--- Assignment ---
Look through the records below and give the number of lines holding the string "point", nothing more.

--- Structured diff data ---
[Start of section]
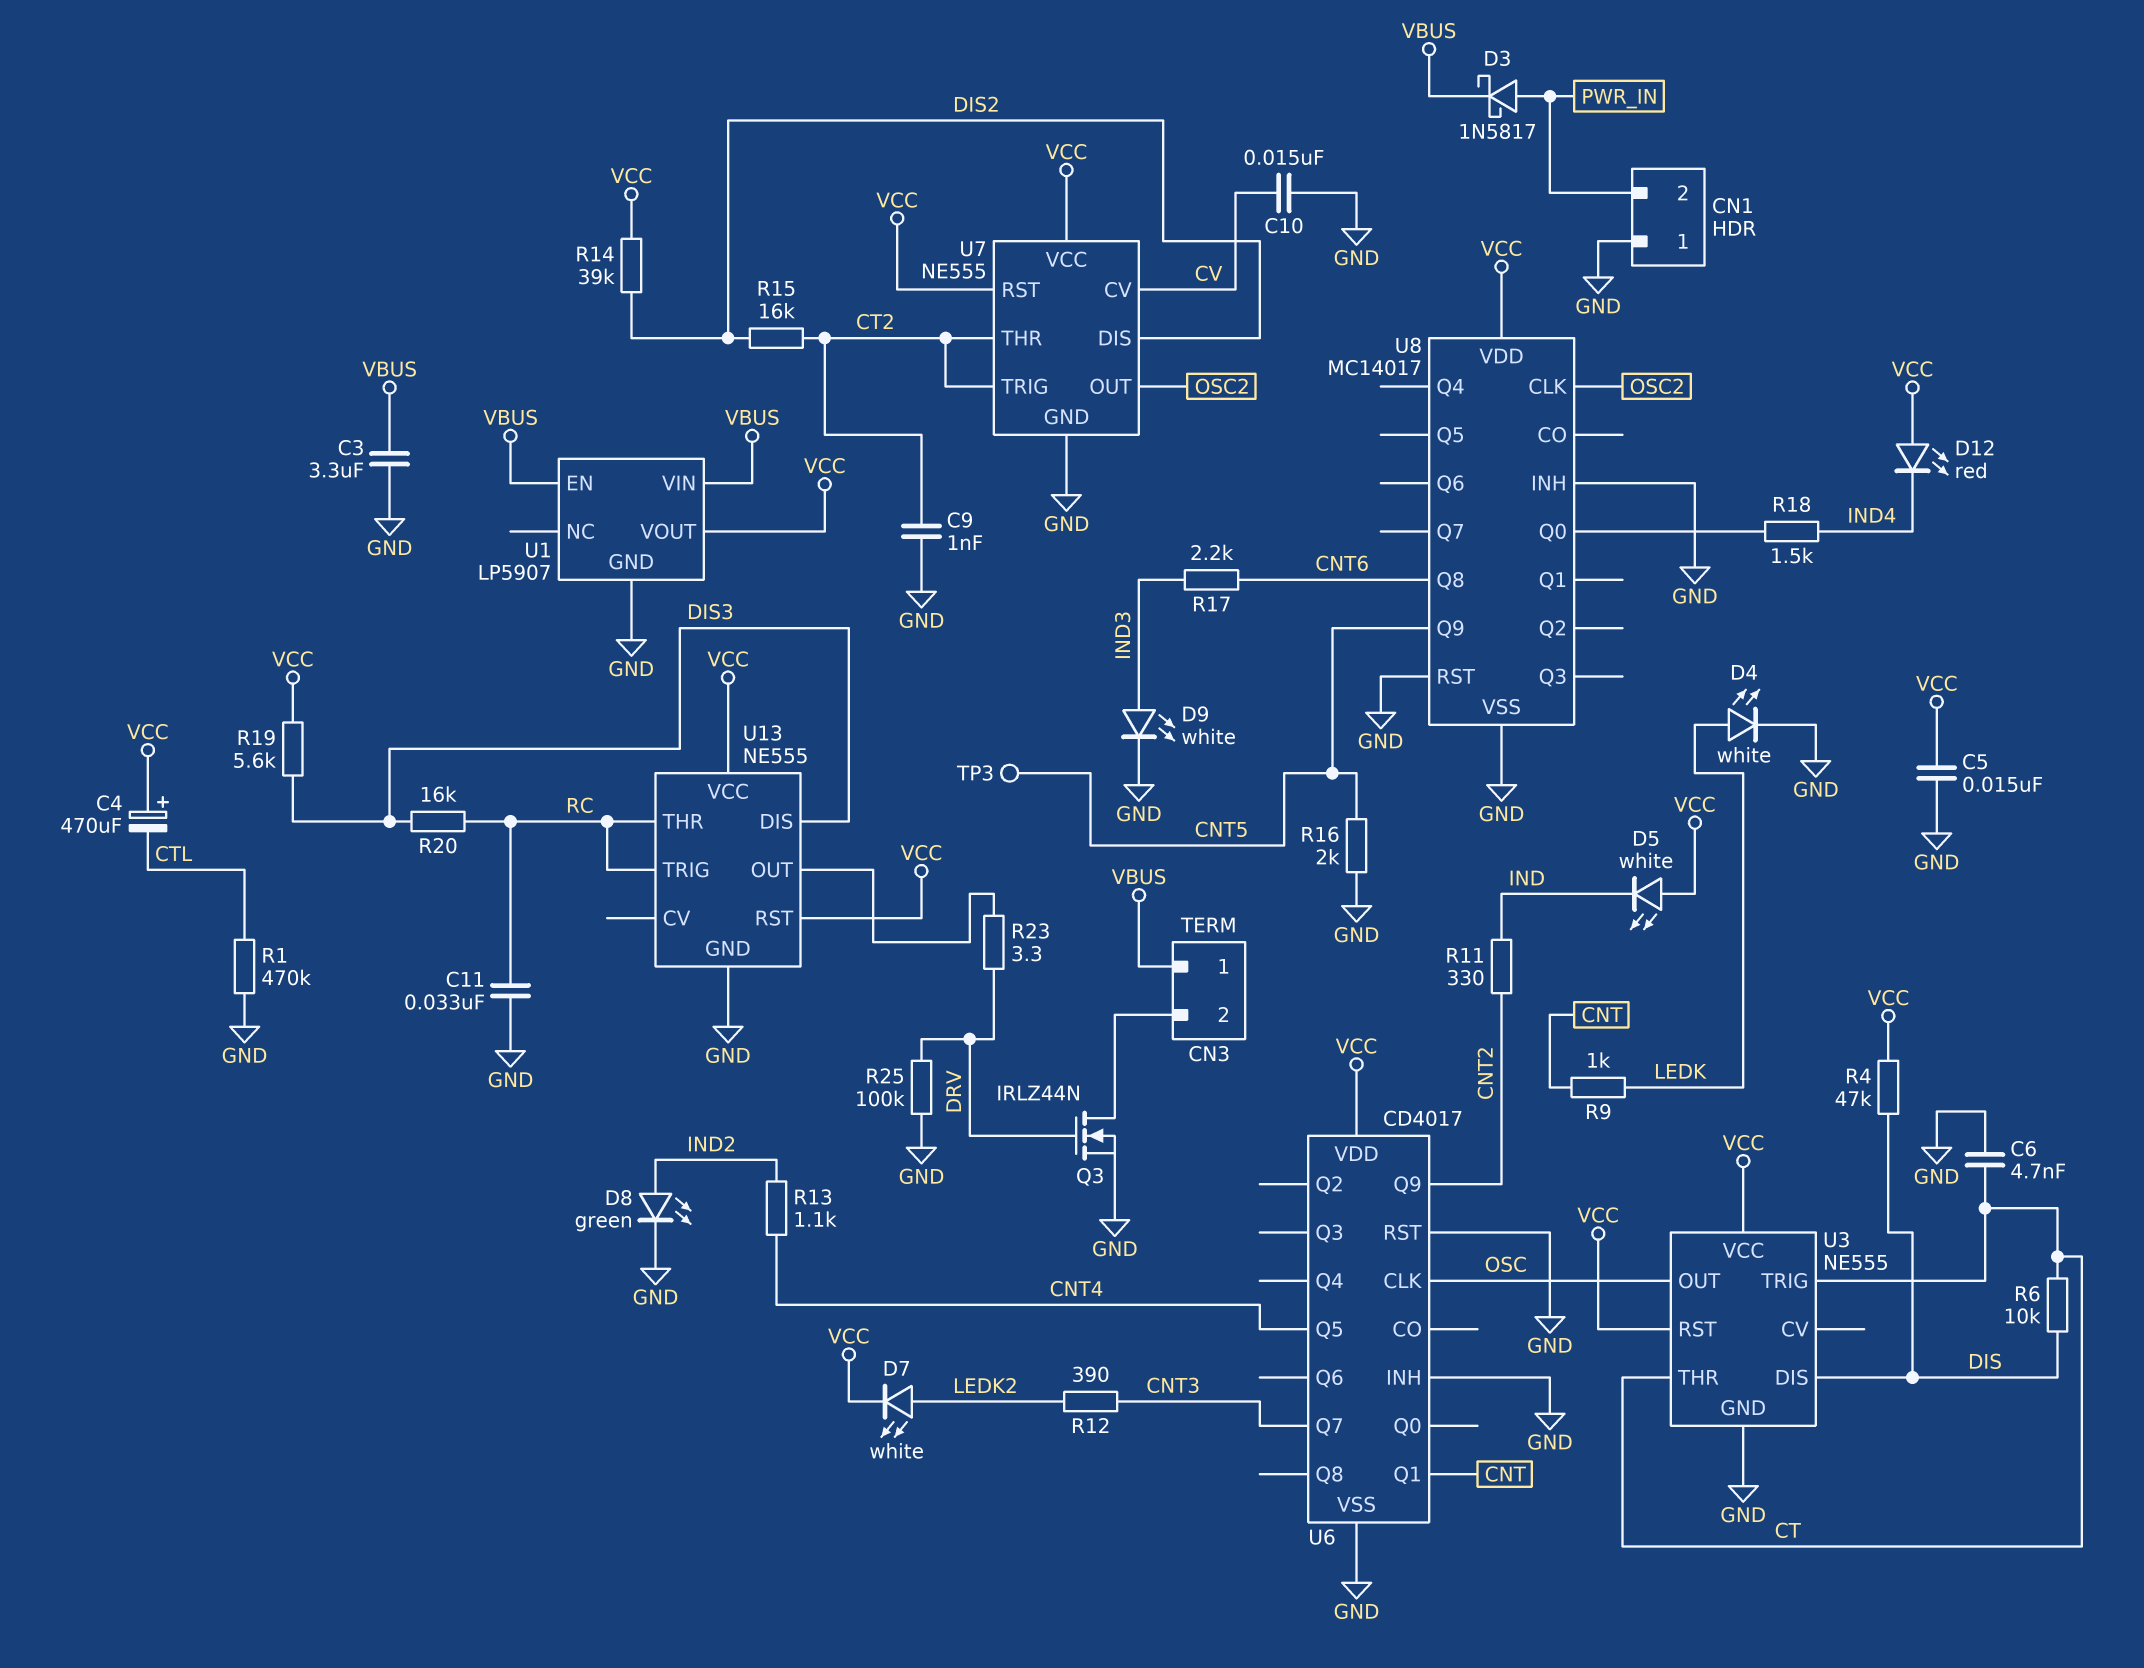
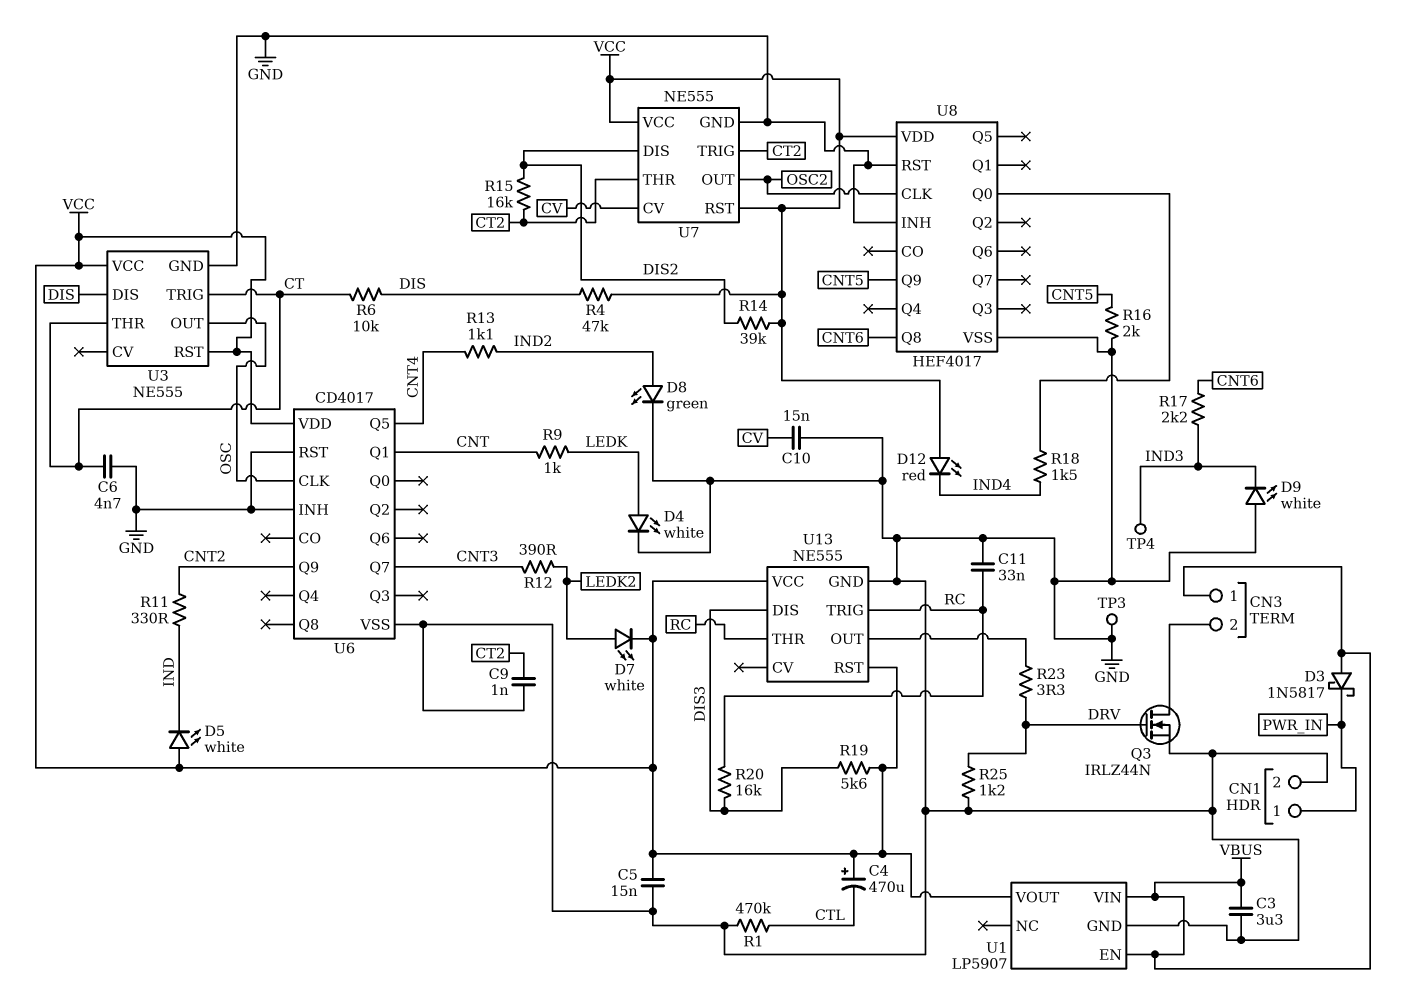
CN1 pin 1: GND -> PWR_IN
CN1 pin 2: PWR_IN -> GND
D3: schottky 1N5817 (A PWR_IN, K VBUS) -> schottky 1N5817 (A VBUS, K PWR_IN)
D9: LED white (A IND3, K GND) -> LED white (A GND, K IND3)
R25: 100k (DRV, GND) -> 1.2k (DRV, GND)
TP3: test point (CNT5) -> test point (GND)
TP4: none -> test point (IND3)
U8: MC14017 -> HEF4017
[End of section]
--- Task output ---
2